* Begin SUPPLIED DATA *

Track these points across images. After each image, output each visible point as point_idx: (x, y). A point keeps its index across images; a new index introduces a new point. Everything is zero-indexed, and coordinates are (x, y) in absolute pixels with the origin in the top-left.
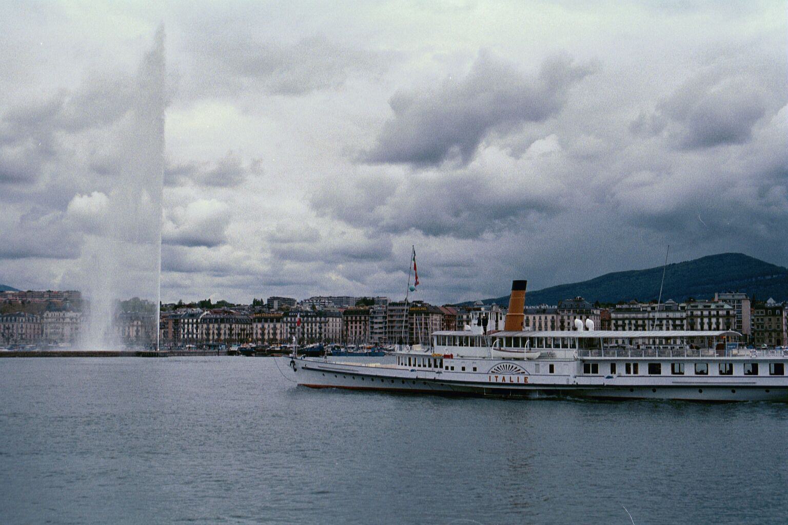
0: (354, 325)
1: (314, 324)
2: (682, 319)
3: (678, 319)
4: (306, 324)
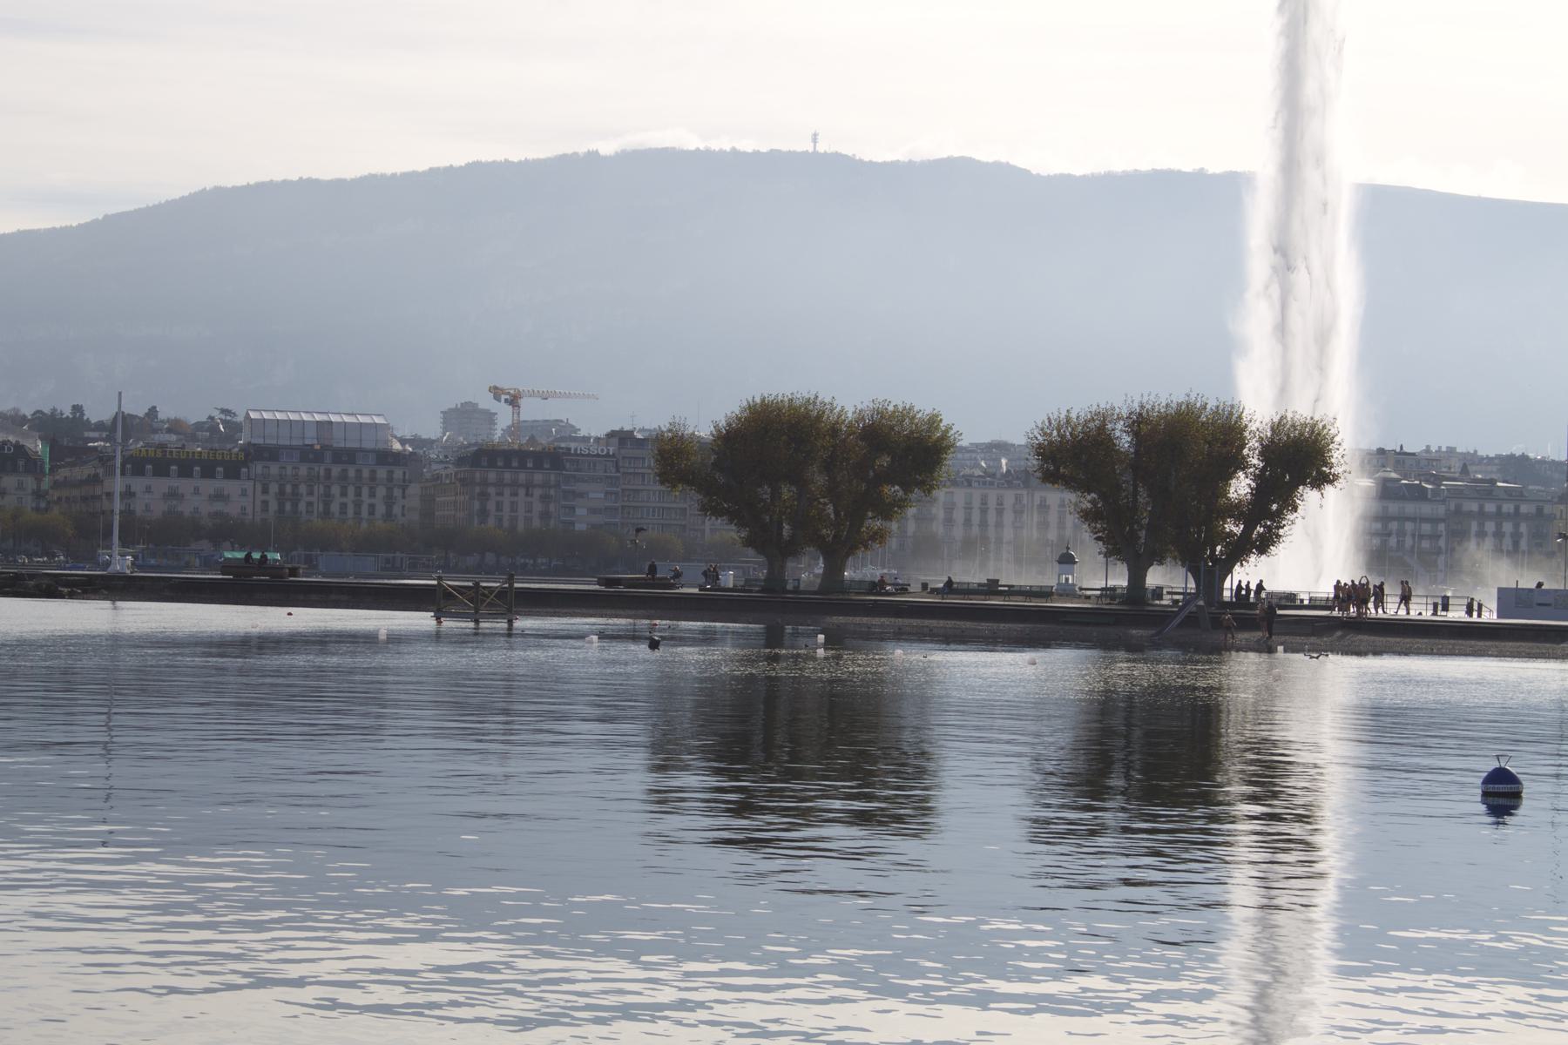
0: (507, 499)
1: (365, 491)
2: (1434, 521)
3: (1424, 520)
4: (335, 490)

* End SUPPLIED DATA *

WRITTEN TASK: Pick out every line above that contains the word "point" and copy each one.

RESULT OF THIS EXERCISE:
Track these points across images. After each image, output each visible point as point_idx: (x, y). A point keeps its index across images; a new index introduces a new point. Everything is zero-indexed, and coordinates are (x, y) in absolute pixels with the origin in the top-left.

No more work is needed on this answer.